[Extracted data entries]
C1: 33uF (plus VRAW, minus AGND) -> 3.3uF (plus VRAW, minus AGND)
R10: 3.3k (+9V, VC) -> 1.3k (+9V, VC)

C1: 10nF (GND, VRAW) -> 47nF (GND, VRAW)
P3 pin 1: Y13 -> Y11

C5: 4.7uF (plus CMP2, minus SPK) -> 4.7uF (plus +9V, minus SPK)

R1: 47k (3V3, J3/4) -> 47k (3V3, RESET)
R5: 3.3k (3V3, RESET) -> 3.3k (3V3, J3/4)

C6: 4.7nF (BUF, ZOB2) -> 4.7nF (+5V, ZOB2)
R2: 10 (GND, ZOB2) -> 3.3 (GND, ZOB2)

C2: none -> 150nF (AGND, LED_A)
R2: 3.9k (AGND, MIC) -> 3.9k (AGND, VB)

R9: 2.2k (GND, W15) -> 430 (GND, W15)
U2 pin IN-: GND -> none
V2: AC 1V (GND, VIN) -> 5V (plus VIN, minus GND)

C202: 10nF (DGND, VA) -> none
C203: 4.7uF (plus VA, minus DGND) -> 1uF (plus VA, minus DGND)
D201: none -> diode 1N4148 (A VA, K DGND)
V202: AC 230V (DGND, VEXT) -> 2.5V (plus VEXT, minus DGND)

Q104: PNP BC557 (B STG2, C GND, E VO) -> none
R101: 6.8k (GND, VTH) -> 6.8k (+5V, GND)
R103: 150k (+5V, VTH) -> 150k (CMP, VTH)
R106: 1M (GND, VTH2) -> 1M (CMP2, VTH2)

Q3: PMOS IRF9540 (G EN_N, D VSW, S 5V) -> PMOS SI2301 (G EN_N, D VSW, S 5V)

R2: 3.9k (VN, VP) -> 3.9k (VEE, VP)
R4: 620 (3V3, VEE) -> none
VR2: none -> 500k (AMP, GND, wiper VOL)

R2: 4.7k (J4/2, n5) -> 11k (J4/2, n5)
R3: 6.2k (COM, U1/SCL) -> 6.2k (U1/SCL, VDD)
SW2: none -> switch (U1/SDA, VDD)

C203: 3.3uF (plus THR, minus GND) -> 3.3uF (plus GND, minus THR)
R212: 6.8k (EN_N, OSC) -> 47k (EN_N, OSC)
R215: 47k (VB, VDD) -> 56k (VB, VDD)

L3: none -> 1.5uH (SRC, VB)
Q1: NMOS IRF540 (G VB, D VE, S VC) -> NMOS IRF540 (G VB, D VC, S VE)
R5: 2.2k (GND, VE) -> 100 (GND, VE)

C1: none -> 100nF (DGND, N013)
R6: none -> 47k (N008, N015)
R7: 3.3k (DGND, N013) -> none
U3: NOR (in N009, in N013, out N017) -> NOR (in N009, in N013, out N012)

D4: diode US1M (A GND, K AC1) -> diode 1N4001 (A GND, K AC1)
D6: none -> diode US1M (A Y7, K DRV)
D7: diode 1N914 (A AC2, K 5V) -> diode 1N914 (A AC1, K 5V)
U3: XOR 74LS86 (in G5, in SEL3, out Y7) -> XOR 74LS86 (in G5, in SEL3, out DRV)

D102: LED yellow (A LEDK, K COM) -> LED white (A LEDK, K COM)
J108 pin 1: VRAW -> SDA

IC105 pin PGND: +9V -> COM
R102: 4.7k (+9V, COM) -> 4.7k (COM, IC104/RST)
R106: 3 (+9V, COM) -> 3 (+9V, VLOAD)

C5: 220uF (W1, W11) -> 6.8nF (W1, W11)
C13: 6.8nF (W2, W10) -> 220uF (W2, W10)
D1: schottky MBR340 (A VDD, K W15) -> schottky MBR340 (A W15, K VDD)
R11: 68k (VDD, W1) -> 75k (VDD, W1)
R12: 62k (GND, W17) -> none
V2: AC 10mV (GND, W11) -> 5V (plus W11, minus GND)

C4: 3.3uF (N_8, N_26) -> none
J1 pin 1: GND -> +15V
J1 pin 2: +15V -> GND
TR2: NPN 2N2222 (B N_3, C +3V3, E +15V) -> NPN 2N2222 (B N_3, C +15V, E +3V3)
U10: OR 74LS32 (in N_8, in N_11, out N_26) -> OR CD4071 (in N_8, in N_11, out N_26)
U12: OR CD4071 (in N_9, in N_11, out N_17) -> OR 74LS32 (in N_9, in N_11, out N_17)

Your task:
Look through the data above and report every line in which "minus" appears.

Exercise solution:
C1: 33uF (plus VRAW, minus AGND) -> 3.3uF (plus VRAW, minus AGND)
C5: 4.7uF (plus CMP2, minus SPK) -> 4.7uF (plus +9V, minus SPK)
V2: AC 1V (GND, VIN) -> 5V (plus VIN, minus GND)
C203: 4.7uF (plus VA, minus DGND) -> 1uF (plus VA, minus DGND)
V202: AC 230V (DGND, VEXT) -> 2.5V (plus VEXT, minus DGND)
C203: 3.3uF (plus THR, minus GND) -> 3.3uF (plus GND, minus THR)
V2: AC 10mV (GND, W11) -> 5V (plus W11, minus GND)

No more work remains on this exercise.